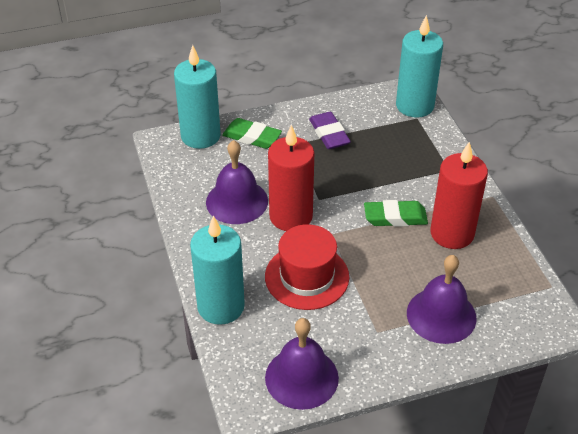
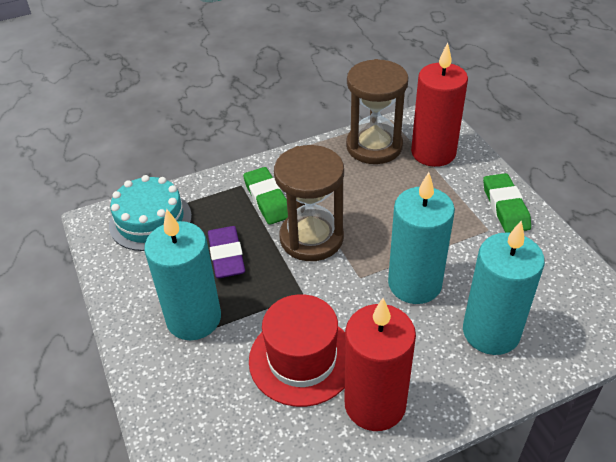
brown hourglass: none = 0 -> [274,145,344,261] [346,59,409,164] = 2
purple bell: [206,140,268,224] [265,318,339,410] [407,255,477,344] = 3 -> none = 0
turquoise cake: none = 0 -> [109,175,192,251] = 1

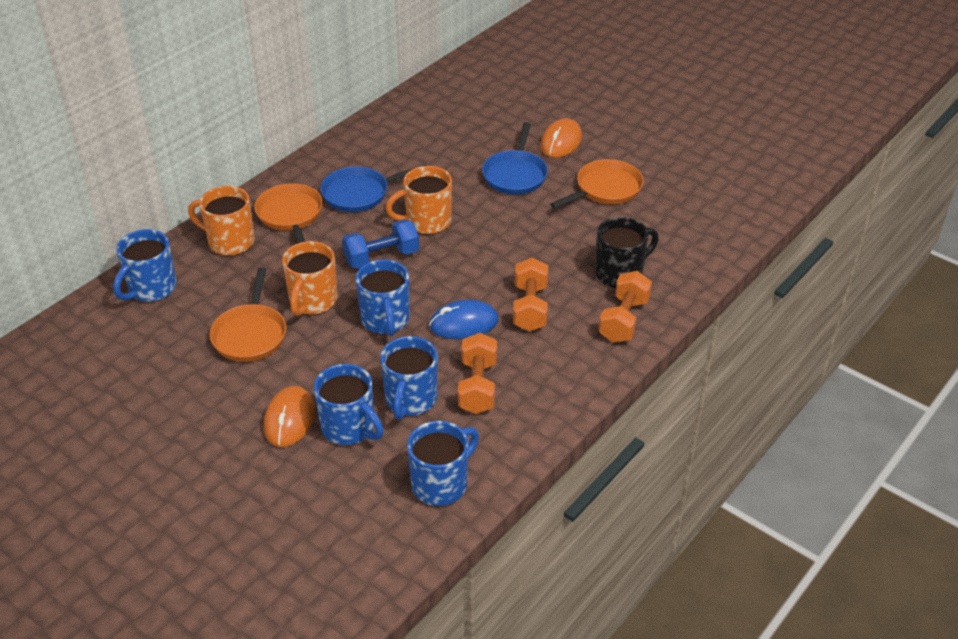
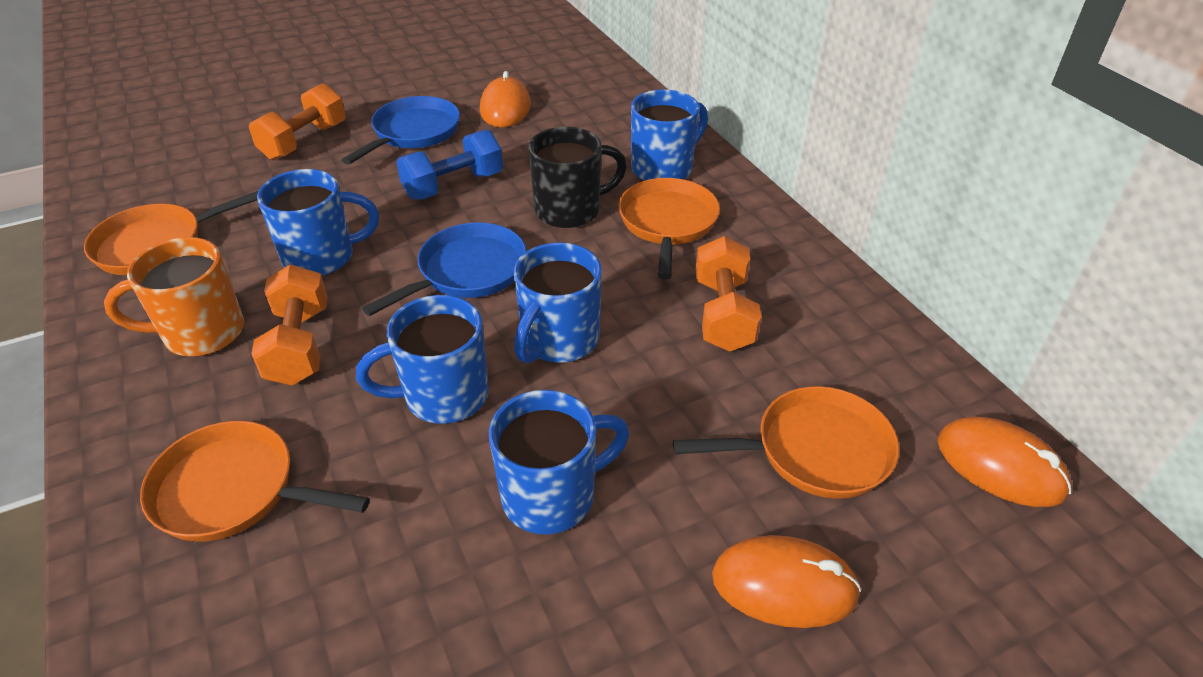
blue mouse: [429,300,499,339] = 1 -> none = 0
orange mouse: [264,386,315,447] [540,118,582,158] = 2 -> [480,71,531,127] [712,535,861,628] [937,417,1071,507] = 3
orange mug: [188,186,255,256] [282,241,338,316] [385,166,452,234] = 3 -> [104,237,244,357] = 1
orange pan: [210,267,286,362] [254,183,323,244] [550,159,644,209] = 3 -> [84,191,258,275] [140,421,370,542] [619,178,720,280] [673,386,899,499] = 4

· · · · ·

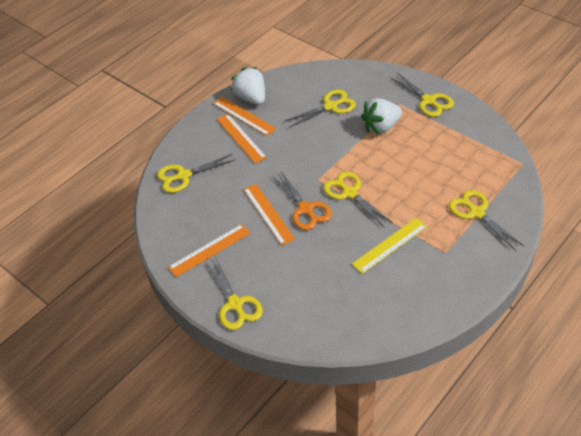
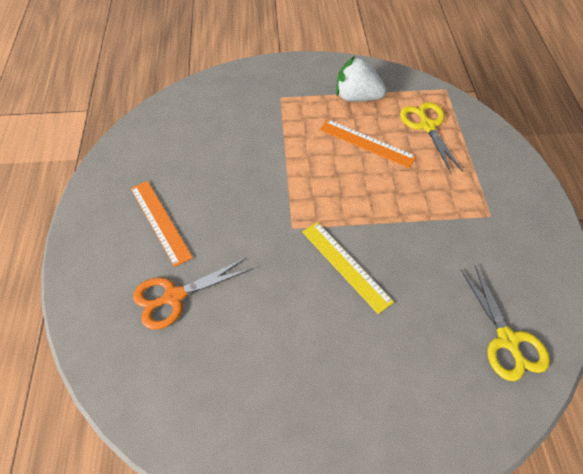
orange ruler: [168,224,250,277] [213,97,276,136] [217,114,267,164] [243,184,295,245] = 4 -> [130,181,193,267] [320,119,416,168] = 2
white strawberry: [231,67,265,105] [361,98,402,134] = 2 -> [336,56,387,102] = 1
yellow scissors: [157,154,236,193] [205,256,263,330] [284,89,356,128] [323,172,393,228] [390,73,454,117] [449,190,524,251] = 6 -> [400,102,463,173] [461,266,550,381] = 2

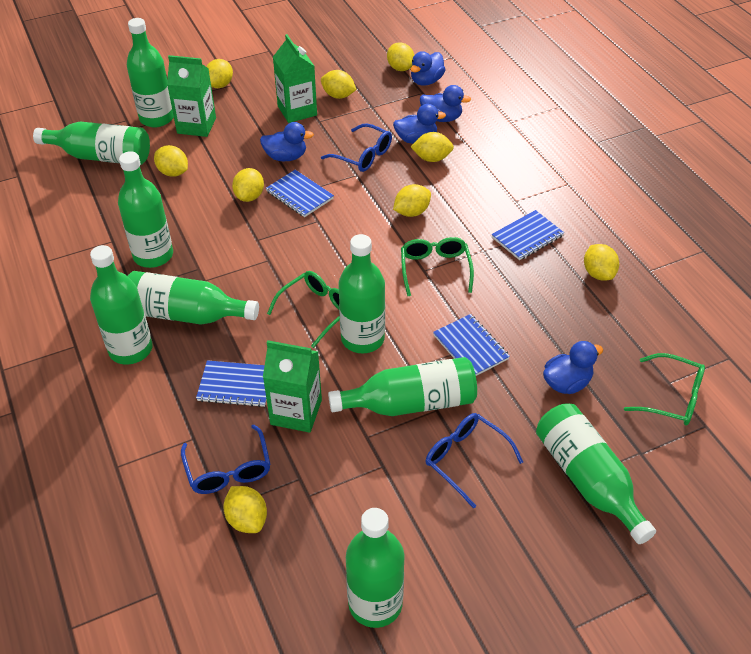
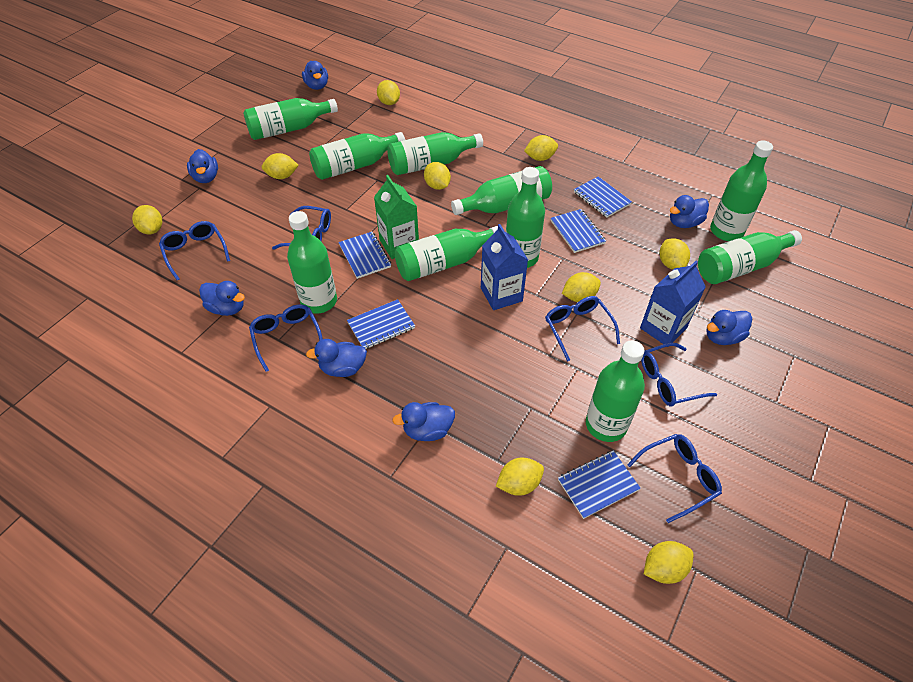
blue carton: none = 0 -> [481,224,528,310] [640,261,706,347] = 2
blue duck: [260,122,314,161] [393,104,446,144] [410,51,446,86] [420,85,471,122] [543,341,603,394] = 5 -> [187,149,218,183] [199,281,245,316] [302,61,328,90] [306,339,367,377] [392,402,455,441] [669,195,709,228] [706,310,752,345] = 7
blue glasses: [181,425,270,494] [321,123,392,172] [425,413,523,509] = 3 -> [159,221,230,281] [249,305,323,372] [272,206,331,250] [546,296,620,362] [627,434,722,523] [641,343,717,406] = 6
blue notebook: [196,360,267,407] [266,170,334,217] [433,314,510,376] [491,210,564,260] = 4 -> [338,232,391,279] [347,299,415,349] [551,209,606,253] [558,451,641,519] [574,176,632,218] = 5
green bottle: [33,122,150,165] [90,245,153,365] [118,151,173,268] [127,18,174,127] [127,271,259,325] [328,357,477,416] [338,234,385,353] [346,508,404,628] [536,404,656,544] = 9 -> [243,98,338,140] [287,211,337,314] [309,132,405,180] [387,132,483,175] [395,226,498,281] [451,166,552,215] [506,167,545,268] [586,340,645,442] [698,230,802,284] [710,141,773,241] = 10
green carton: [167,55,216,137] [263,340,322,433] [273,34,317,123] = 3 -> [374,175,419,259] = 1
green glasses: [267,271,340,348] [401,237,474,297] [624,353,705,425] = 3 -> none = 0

· · · · ·

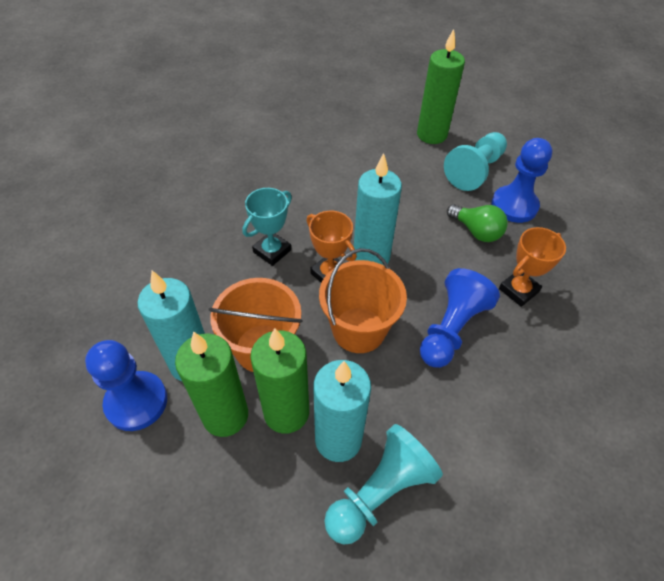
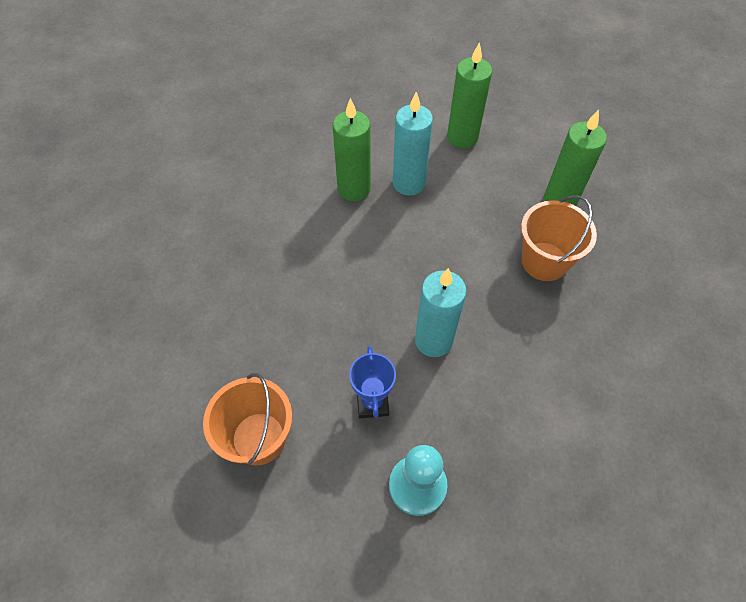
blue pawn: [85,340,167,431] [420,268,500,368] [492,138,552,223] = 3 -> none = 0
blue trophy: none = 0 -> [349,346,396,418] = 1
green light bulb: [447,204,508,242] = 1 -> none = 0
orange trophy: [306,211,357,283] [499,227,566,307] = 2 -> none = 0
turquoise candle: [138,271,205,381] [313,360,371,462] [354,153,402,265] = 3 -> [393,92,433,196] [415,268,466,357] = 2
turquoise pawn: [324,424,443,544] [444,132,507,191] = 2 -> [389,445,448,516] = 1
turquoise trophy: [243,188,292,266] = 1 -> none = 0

· · · · ·

• [HOW TO COMPLETE THIS TASK]:
Above are the records. Identify each line that contains the word "trophy".

• [FINAL ANSWER]:
blue trophy: none = 0 -> [349,346,396,418] = 1
orange trophy: [306,211,357,283] [499,227,566,307] = 2 -> none = 0
turquoise trophy: [243,188,292,266] = 1 -> none = 0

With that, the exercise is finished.